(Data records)
○ ○ ○ ○ ○ ○ ○

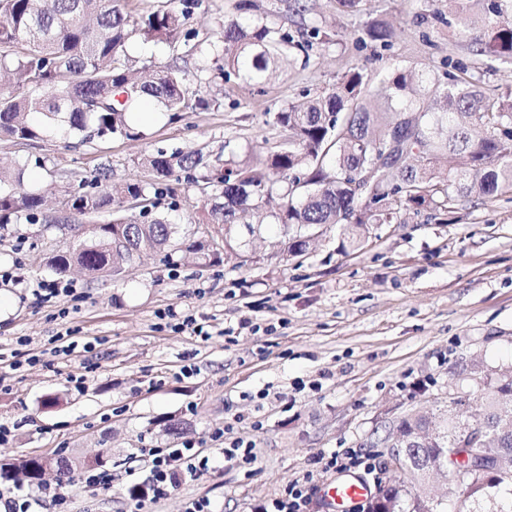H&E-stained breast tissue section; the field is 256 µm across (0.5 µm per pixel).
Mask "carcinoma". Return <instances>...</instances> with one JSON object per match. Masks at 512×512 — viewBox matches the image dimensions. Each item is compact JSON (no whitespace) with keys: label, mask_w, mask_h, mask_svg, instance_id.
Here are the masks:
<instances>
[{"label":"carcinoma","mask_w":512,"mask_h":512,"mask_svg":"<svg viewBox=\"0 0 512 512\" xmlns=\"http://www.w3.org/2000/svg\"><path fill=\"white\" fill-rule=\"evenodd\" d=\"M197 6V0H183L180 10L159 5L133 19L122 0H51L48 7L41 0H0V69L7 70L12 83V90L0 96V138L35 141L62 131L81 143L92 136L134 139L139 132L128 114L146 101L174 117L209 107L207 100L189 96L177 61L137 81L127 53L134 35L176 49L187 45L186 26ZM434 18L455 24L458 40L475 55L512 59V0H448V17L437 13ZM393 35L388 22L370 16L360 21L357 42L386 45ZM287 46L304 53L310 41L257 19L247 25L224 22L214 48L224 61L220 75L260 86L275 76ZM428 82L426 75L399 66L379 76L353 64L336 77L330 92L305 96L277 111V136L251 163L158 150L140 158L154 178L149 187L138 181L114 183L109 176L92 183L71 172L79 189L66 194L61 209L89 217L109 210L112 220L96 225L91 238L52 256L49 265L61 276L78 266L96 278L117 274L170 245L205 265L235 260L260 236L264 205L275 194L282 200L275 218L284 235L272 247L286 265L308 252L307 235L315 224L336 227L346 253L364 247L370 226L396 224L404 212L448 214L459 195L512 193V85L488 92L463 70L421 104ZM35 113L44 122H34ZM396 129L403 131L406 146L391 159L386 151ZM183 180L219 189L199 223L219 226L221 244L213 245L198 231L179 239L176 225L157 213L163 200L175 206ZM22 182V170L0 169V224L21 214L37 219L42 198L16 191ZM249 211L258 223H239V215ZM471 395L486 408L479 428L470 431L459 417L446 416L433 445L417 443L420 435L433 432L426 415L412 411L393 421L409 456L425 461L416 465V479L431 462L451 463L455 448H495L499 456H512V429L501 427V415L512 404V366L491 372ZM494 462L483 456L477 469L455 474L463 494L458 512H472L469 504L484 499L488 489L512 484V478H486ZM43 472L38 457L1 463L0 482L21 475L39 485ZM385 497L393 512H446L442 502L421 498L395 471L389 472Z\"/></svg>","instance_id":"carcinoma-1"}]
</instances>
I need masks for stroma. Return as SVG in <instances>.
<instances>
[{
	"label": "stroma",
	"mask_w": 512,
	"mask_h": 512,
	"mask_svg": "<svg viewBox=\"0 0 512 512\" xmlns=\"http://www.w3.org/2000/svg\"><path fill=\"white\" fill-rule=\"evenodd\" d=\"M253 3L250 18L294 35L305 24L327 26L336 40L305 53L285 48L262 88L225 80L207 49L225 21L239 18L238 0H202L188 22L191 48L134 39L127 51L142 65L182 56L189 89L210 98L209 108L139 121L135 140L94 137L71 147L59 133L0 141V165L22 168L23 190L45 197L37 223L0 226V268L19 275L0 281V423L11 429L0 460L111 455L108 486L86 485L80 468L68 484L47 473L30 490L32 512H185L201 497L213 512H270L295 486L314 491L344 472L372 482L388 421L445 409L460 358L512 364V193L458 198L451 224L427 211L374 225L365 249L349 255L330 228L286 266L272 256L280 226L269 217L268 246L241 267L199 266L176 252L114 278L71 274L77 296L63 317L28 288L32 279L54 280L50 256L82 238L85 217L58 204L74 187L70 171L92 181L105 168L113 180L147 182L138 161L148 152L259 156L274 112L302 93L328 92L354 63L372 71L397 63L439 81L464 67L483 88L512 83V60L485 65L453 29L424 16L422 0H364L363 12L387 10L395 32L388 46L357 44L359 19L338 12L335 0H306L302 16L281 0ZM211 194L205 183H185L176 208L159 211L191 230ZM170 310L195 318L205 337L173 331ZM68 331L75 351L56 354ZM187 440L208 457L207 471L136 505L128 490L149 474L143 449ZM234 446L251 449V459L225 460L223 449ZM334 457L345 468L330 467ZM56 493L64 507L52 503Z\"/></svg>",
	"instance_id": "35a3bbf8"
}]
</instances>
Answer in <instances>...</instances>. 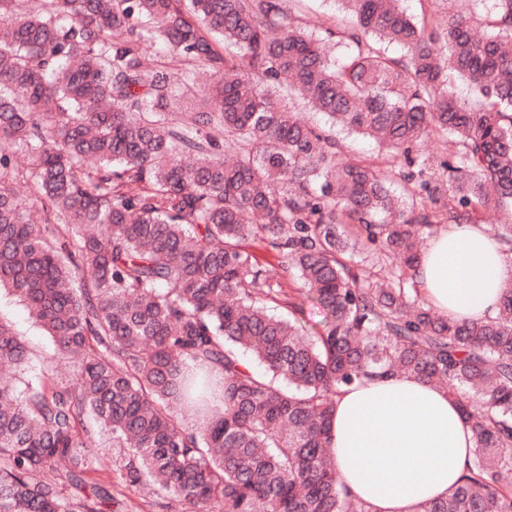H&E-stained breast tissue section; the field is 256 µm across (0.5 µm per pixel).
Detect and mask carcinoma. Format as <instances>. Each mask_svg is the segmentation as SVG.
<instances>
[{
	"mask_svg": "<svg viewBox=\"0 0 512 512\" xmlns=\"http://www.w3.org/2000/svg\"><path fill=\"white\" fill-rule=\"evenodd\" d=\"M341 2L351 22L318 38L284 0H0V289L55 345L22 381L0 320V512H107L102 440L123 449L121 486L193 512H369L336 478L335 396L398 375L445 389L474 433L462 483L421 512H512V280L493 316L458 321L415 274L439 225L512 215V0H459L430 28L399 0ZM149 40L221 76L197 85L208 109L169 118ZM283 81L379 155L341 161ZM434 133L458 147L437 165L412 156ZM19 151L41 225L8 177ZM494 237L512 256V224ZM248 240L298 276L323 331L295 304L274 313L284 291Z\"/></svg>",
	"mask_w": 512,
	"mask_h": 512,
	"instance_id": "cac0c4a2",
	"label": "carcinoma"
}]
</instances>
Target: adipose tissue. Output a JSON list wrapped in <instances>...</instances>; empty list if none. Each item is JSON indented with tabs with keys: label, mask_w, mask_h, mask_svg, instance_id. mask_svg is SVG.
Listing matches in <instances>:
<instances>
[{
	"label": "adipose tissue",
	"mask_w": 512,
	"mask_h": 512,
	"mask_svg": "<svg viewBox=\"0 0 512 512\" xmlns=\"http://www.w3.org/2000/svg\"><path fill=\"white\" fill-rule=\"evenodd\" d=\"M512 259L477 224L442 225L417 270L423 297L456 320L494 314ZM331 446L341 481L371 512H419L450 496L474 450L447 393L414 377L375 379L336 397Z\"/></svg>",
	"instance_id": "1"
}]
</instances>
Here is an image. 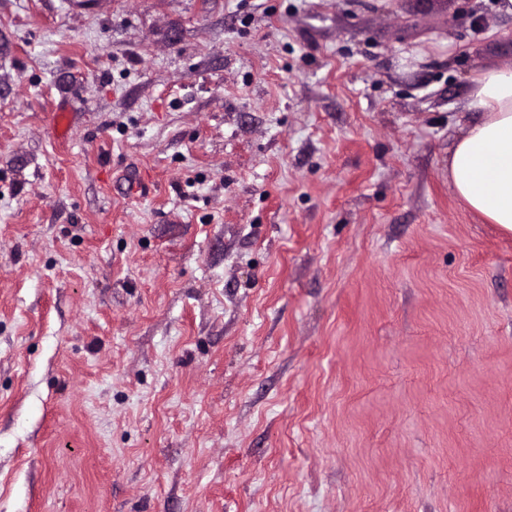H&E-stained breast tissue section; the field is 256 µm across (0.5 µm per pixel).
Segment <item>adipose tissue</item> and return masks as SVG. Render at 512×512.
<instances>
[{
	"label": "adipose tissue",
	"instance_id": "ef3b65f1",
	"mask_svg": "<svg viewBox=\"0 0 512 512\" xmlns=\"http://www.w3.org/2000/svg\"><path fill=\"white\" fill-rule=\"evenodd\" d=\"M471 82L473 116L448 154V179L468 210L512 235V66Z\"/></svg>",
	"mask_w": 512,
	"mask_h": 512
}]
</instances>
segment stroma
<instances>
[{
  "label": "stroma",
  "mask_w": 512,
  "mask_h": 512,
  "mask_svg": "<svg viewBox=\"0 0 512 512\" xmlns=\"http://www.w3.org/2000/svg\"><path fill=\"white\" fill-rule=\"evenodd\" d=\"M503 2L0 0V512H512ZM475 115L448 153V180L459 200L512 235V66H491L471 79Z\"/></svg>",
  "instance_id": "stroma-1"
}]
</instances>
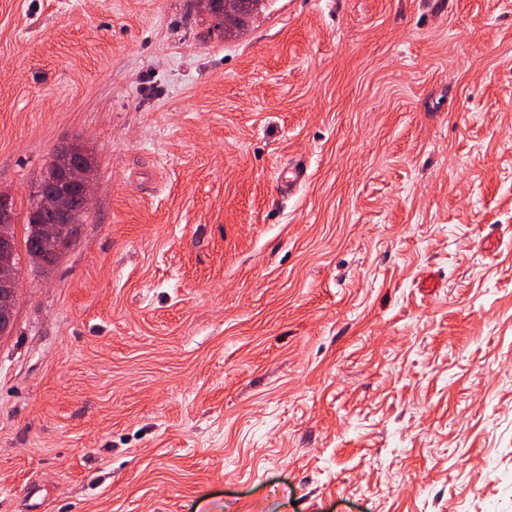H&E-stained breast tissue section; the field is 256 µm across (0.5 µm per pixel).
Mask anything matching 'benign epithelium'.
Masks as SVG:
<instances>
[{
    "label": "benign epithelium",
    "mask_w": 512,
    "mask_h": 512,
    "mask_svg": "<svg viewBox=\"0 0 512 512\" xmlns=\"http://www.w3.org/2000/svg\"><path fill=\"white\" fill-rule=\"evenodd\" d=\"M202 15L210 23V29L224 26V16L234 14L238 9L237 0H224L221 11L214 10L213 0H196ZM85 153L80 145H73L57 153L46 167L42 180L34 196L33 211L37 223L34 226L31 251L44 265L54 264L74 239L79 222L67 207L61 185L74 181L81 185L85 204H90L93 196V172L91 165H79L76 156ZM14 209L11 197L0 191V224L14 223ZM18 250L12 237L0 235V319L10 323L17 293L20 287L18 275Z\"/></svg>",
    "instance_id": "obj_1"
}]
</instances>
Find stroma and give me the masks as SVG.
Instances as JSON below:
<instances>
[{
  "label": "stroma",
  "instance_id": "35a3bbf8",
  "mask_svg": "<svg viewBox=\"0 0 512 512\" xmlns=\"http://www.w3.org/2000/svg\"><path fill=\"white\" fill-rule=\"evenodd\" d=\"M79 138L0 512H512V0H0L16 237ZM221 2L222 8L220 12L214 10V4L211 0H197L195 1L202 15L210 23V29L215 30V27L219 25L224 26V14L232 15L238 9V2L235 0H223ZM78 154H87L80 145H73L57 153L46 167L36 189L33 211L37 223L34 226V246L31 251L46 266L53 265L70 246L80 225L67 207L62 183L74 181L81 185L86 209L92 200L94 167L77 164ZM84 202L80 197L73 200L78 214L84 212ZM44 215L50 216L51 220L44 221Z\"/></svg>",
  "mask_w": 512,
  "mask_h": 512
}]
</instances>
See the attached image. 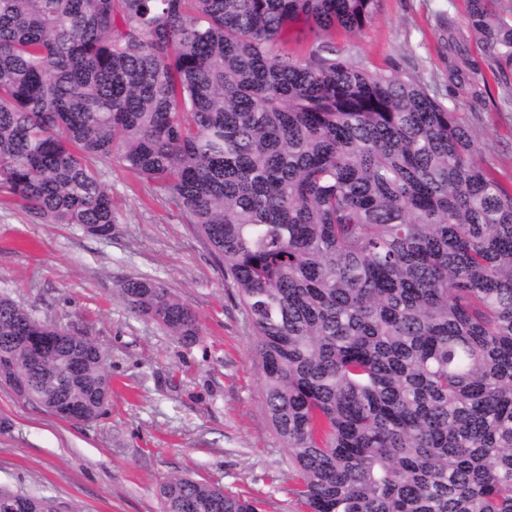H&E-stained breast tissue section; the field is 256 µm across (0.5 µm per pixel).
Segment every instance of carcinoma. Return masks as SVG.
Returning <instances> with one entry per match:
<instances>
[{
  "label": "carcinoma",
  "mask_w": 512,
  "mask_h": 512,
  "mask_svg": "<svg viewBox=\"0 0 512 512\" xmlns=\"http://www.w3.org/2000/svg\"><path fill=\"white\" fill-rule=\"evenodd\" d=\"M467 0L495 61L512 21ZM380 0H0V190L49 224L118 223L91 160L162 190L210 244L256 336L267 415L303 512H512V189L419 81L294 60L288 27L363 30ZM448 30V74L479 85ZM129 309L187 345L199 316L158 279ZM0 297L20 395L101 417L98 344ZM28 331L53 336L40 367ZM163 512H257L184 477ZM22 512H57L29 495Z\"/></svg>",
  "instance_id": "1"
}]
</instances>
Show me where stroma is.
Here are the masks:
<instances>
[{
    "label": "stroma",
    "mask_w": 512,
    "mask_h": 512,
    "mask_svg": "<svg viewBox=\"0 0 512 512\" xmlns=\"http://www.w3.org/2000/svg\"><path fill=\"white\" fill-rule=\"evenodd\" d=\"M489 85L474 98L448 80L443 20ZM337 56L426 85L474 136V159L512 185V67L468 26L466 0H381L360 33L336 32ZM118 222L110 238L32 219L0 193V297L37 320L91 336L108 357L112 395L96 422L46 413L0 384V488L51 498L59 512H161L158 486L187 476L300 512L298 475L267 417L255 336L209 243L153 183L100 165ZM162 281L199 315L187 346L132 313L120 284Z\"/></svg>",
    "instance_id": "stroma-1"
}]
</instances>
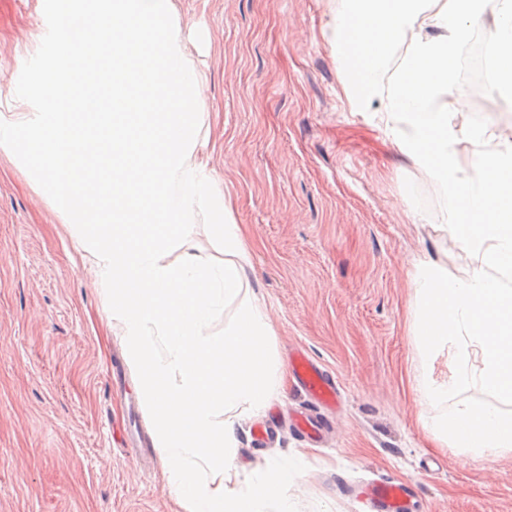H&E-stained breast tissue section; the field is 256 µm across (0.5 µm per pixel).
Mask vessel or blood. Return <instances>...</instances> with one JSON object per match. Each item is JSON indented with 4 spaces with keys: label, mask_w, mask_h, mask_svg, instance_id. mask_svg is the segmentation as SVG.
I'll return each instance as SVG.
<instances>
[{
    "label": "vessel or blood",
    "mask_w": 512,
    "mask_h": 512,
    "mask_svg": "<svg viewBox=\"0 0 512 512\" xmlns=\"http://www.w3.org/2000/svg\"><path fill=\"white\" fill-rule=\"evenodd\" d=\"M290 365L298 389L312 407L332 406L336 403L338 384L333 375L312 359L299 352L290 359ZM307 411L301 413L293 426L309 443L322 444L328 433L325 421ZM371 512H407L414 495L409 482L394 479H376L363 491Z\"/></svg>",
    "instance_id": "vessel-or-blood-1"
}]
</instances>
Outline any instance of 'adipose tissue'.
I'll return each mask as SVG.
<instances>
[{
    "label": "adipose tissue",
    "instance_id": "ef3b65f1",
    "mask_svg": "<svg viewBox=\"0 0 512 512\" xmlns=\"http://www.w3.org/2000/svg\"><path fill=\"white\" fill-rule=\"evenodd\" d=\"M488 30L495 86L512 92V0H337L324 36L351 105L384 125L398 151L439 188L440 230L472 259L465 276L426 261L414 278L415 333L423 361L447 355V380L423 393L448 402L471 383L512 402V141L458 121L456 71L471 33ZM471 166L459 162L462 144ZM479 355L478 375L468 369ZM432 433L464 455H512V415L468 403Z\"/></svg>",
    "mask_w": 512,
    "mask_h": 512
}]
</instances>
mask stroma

○ ○ ○ ○ ○ ○ ○

Aim of the exercise ::
For this exercise, please retype exactly the lines in the listing from the line with "Mask vessel or" through its last line, both ends included.

Correct output ::
Mask vessel or blood. Return <instances>...</instances> with one JSON object per match. Each item is JSON indented with 4 spaces with keys: label, mask_w, mask_h, mask_svg, instance_id. mask_svg is the segmentation as SVG.
I'll return each instance as SVG.
<instances>
[{
    "label": "vessel or blood",
    "mask_w": 512,
    "mask_h": 512,
    "mask_svg": "<svg viewBox=\"0 0 512 512\" xmlns=\"http://www.w3.org/2000/svg\"><path fill=\"white\" fill-rule=\"evenodd\" d=\"M290 365L298 389L312 407L332 406L336 403L338 384L333 375L312 359L299 352L290 359ZM307 411L301 413L293 426L309 443L322 444L328 433L325 421ZM371 512H407L414 495L409 482L394 479H376L363 491Z\"/></svg>",
    "instance_id": "vessel-or-blood-1"
}]
</instances>
Outline any instance of 'adipose tissue'.
I'll return each mask as SVG.
<instances>
[{
    "label": "adipose tissue",
    "instance_id": "ef3b65f1",
    "mask_svg": "<svg viewBox=\"0 0 512 512\" xmlns=\"http://www.w3.org/2000/svg\"><path fill=\"white\" fill-rule=\"evenodd\" d=\"M488 30L495 86L512 92V0H337L324 36L351 105L384 125L398 151L439 188L440 230L472 259L465 276L426 261L414 278L415 333L423 361L447 355V380L423 393L448 402L471 383L512 402V141L458 121L456 71L471 33ZM471 166L459 162L462 144ZM479 355L478 375L468 369ZM432 433L464 455H512V415L468 403Z\"/></svg>",
    "mask_w": 512,
    "mask_h": 512
}]
</instances>
mask stroma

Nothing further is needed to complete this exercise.